:: PROVIDED RECORDS ::
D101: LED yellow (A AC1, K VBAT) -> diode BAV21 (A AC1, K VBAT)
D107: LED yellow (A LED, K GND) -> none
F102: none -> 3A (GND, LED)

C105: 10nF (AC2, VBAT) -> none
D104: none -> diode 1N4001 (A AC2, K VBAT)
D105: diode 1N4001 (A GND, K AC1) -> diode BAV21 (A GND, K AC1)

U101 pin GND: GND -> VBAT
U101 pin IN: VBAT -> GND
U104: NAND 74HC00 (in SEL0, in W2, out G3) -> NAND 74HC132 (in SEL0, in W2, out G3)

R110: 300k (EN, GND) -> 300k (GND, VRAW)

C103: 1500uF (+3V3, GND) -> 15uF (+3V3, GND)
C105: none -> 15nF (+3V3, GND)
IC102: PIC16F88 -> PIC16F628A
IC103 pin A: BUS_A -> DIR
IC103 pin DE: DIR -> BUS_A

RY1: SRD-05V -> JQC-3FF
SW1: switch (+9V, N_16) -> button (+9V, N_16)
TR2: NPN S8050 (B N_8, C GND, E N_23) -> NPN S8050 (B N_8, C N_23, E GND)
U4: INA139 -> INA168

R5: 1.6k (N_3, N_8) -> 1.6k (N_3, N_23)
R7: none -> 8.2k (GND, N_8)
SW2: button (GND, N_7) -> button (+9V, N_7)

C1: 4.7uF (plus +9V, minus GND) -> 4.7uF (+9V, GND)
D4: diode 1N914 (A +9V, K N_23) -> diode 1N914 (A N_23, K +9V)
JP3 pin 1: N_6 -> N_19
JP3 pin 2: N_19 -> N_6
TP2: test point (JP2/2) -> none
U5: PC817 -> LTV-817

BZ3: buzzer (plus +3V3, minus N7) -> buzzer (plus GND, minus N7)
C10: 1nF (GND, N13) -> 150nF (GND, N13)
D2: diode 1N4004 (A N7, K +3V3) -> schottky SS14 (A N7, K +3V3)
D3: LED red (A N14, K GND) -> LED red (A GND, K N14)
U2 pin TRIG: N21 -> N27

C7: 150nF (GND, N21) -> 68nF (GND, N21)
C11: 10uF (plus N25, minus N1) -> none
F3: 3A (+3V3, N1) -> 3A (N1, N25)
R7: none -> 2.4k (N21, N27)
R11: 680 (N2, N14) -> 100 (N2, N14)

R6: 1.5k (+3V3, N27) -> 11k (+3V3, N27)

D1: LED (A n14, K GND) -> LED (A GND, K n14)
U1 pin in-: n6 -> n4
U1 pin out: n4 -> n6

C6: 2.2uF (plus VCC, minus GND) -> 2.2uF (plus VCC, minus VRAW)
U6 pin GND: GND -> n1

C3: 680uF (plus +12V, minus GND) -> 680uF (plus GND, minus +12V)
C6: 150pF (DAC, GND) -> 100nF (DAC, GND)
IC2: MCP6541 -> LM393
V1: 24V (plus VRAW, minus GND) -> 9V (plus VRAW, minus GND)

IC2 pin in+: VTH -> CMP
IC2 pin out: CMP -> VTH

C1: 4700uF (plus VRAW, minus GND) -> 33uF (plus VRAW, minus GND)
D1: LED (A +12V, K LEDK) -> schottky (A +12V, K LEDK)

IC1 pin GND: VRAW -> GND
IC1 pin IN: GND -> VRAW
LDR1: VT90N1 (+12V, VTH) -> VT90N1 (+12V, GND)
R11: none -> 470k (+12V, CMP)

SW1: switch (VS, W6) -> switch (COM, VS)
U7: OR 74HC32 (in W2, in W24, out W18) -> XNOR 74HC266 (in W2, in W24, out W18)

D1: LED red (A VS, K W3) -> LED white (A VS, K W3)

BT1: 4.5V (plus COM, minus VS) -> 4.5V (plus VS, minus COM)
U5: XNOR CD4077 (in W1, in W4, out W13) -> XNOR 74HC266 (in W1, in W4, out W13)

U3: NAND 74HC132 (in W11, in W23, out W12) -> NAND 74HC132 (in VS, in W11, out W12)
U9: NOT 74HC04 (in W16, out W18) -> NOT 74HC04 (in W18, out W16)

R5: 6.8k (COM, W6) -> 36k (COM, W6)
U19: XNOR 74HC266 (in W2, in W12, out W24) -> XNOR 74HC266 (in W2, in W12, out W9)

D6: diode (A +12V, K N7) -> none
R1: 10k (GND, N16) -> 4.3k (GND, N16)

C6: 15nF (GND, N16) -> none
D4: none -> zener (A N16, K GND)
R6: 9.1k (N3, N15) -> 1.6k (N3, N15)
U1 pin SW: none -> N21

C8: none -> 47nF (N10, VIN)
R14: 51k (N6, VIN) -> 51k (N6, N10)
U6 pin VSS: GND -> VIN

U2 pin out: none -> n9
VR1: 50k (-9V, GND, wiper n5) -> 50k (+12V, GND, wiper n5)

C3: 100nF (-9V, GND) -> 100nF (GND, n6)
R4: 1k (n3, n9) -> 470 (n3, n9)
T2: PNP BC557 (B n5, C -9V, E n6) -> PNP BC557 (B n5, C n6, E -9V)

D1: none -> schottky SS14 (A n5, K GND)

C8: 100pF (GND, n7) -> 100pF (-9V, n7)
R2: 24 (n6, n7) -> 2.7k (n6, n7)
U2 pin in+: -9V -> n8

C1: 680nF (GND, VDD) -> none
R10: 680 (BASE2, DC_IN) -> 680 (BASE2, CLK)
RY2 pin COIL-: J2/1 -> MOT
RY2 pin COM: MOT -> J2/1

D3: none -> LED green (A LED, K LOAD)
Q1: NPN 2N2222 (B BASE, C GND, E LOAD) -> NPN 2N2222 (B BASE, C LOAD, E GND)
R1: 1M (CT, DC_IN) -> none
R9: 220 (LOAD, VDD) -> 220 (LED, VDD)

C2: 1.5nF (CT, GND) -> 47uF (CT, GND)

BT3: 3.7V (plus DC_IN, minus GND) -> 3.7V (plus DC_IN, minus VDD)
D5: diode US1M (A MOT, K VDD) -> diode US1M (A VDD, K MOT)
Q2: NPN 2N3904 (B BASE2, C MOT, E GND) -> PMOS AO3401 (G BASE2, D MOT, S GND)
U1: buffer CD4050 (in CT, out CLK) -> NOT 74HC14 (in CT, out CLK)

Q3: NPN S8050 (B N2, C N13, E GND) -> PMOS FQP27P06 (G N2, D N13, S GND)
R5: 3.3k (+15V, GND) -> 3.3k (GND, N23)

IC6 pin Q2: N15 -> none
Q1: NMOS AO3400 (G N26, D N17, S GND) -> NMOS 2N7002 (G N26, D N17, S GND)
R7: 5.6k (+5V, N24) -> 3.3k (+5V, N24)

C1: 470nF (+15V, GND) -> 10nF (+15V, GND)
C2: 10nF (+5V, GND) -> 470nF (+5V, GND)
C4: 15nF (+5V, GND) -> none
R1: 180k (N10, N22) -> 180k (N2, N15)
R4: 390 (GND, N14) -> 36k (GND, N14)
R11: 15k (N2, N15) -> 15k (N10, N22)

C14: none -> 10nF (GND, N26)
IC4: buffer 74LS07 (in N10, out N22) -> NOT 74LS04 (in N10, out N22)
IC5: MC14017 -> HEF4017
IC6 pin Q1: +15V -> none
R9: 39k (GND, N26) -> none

:: WHAT THIS TASK INVOLVES ::
Only the lines above starting at the one containing "Q1: NPN 2N2222" and ending at the one containing "R1: 180k (N10, N22) -> 180k (N2, N15)", both included, are to be returned, exactly as they read.

:: EXERCISE ANSWER ::
Q1: NPN 2N2222 (B BASE, C GND, E LOAD) -> NPN 2N2222 (B BASE, C LOAD, E GND)
R1: 1M (CT, DC_IN) -> none
R9: 220 (LOAD, VDD) -> 220 (LED, VDD)

C2: 1.5nF (CT, GND) -> 47uF (CT, GND)

BT3: 3.7V (plus DC_IN, minus GND) -> 3.7V (plus DC_IN, minus VDD)
D5: diode US1M (A MOT, K VDD) -> diode US1M (A VDD, K MOT)
Q2: NPN 2N3904 (B BASE2, C MOT, E GND) -> PMOS AO3401 (G BASE2, D MOT, S GND)
U1: buffer CD4050 (in CT, out CLK) -> NOT 74HC14 (in CT, out CLK)

Q3: NPN S8050 (B N2, C N13, E GND) -> PMOS FQP27P06 (G N2, D N13, S GND)
R5: 3.3k (+15V, GND) -> 3.3k (GND, N23)

IC6 pin Q2: N15 -> none
Q1: NMOS AO3400 (G N26, D N17, S GND) -> NMOS 2N7002 (G N26, D N17, S GND)
R7: 5.6k (+5V, N24) -> 3.3k (+5V, N24)

C1: 470nF (+15V, GND) -> 10nF (+15V, GND)
C2: 10nF (+5V, GND) -> 470nF (+5V, GND)
C4: 15nF (+5V, GND) -> none
R1: 180k (N10, N22) -> 180k (N2, N15)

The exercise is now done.